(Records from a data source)
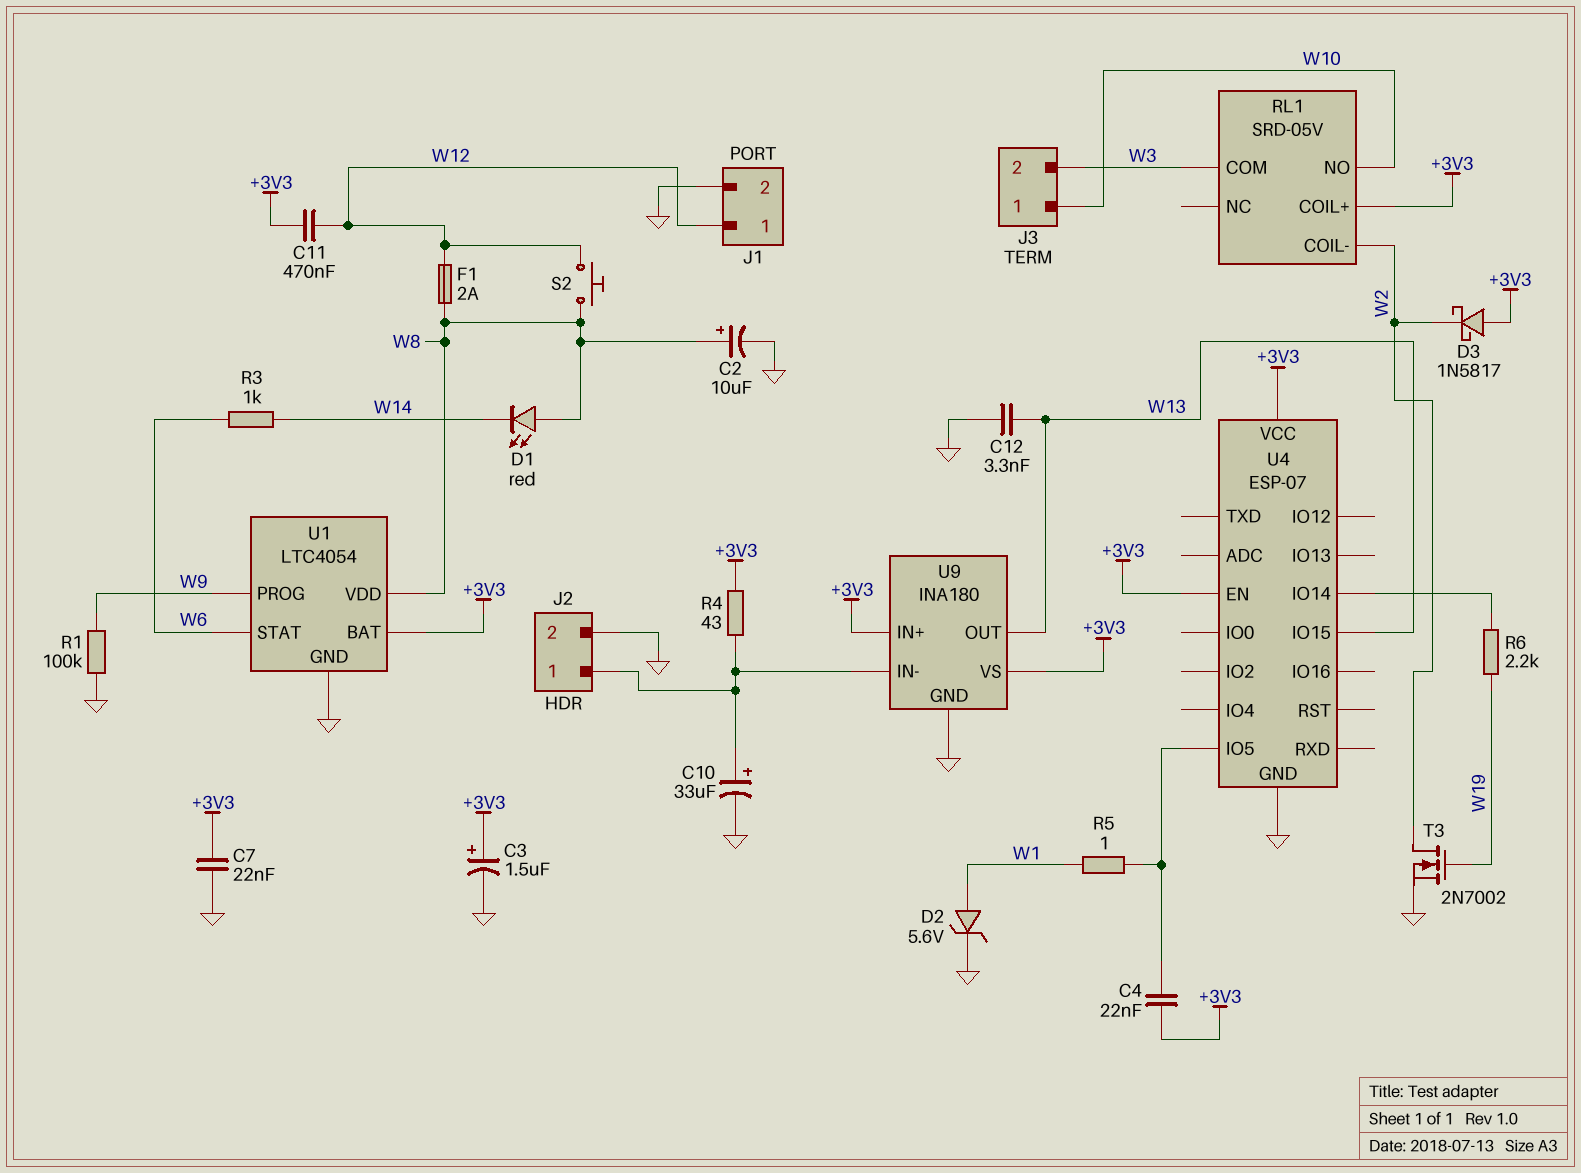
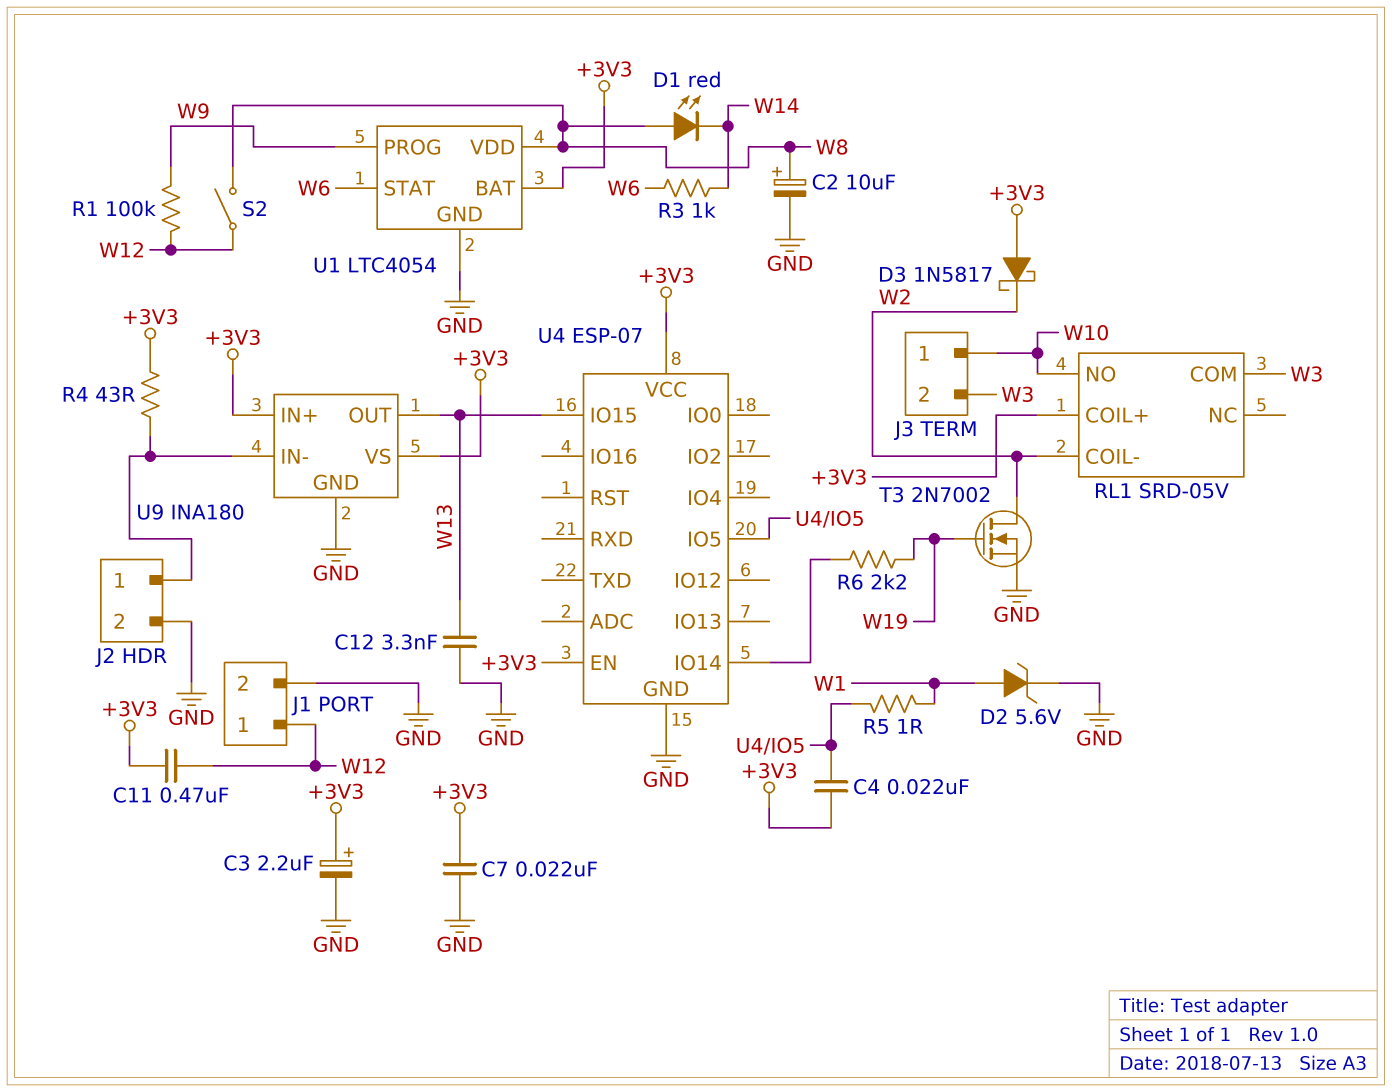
C3: 1.5uF (plus +3V3, minus GND) -> 2.2uF (plus +3V3, minus GND)
C10: 33uF (plus J2/1, minus GND) -> none
F1: 2A (W8, W12) -> none
R1: 100k (GND, W9) -> 100k (W9, W12)
S2: button (W8, W12) -> switch (W8, W12)

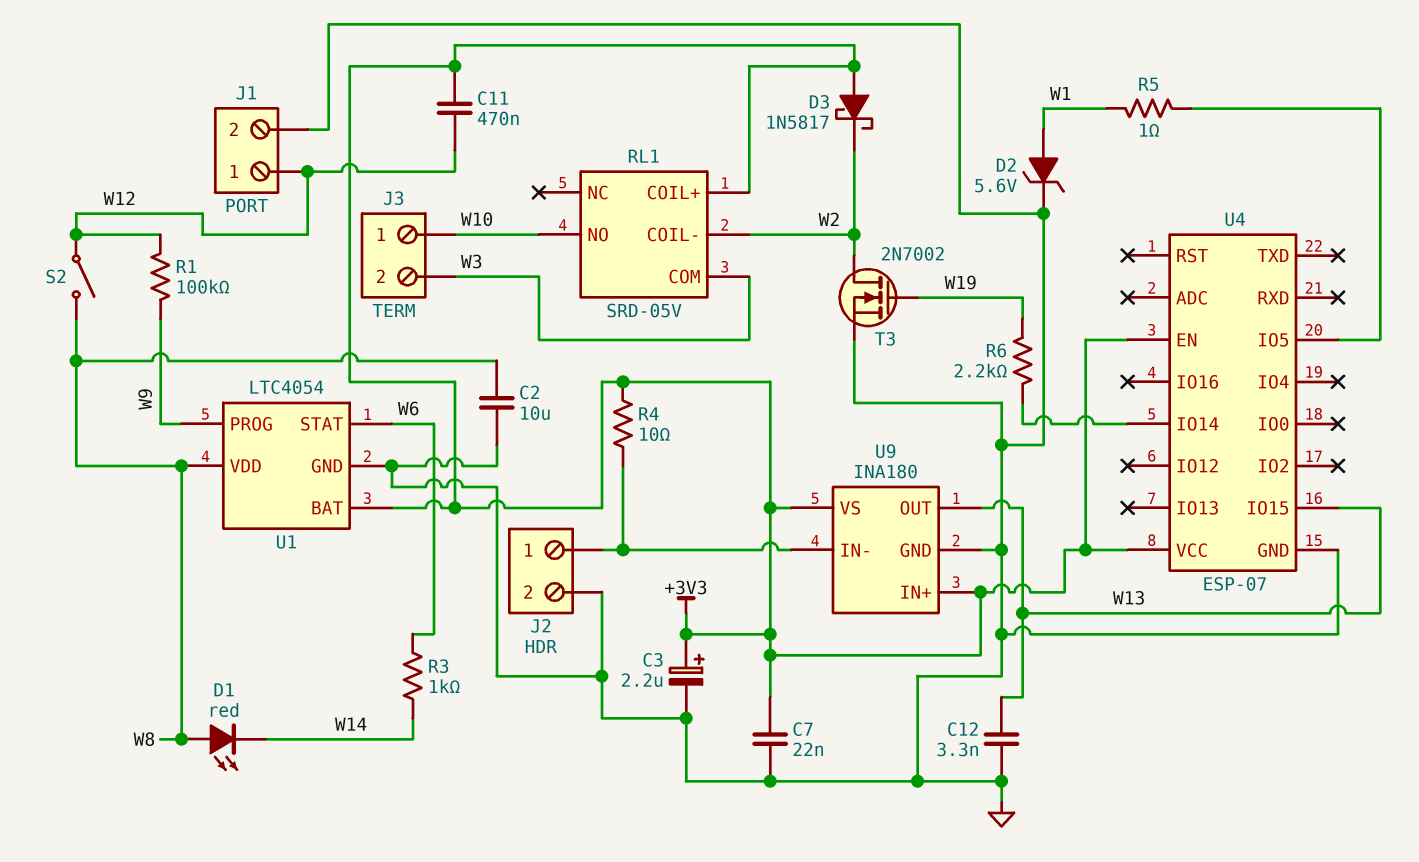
C2: 10uF (plus W8, minus GND) -> 10uF (GND, W8)
C4: 22nF (+3V3, U4/IO5) -> none
R4: 43 (+3V3, J2/1) -> 10 (+3V3, J2/1)

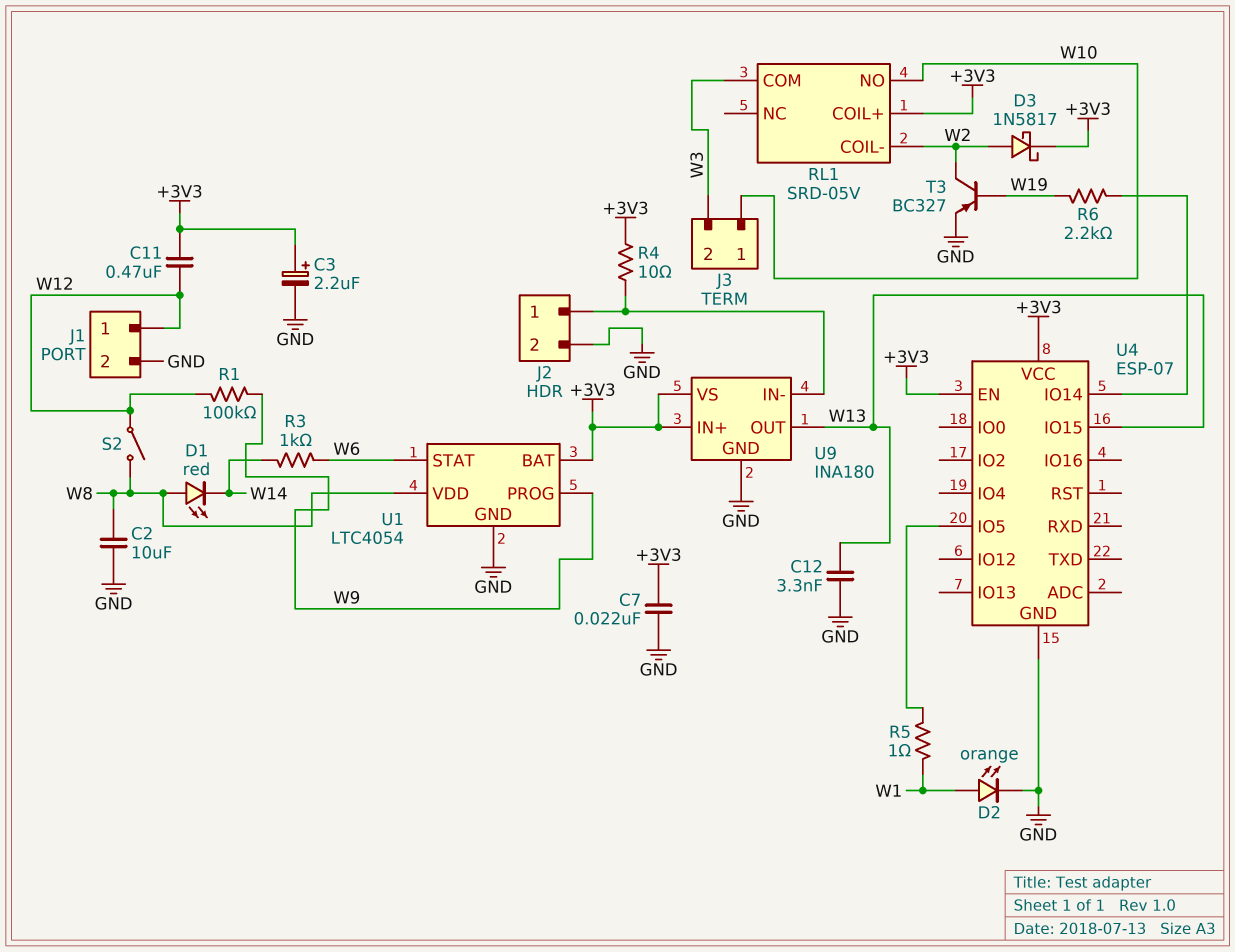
D2: zener 5.6V (A W1, K GND) -> LED orange (A W1, K GND)
D3: schottky 1N5817 (A +3V3, K W2) -> schottky 1N5817 (A W2, K +3V3)
T3: NMOS 2N7002 (G W19, D W2, S GND) -> PNP BC327 (B W19, C W2, E GND)

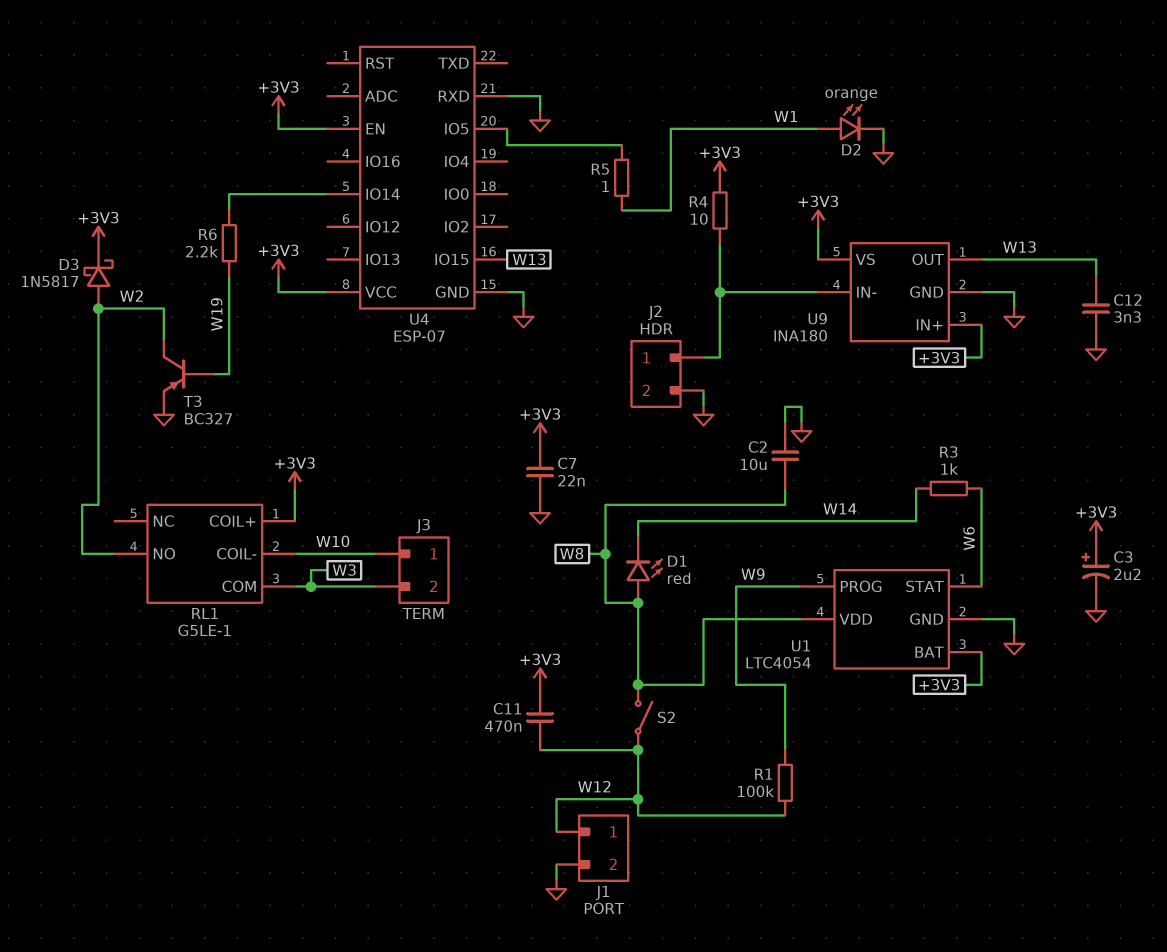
RL1: SRD-05V -> G5LE-1
RL1 pin COIL-: W2 -> W10
RL1 pin NO: W10 -> W2
U4 pin RXD: none -> GND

## What you are asked to do
Copy exactly the lines from the first line of the records above through the line with "RL1 pin COIL-: W2 -> W10", both included, and nothing else. Pictures stay out.

## Response to the exercise
C3: 1.5uF (plus +3V3, minus GND) -> 2.2uF (plus +3V3, minus GND)
C10: 33uF (plus J2/1, minus GND) -> none
F1: 2A (W8, W12) -> none
R1: 100k (GND, W9) -> 100k (W9, W12)
S2: button (W8, W12) -> switch (W8, W12)

C2: 10uF (plus W8, minus GND) -> 10uF (GND, W8)
C4: 22nF (+3V3, U4/IO5) -> none
R4: 43 (+3V3, J2/1) -> 10 (+3V3, J2/1)

D2: zener 5.6V (A W1, K GND) -> LED orange (A W1, K GND)
D3: schottky 1N5817 (A +3V3, K W2) -> schottky 1N5817 (A W2, K +3V3)
T3: NMOS 2N7002 (G W19, D W2, S GND) -> PNP BC327 (B W19, C W2, E GND)

RL1: SRD-05V -> G5LE-1
RL1 pin COIL-: W2 -> W10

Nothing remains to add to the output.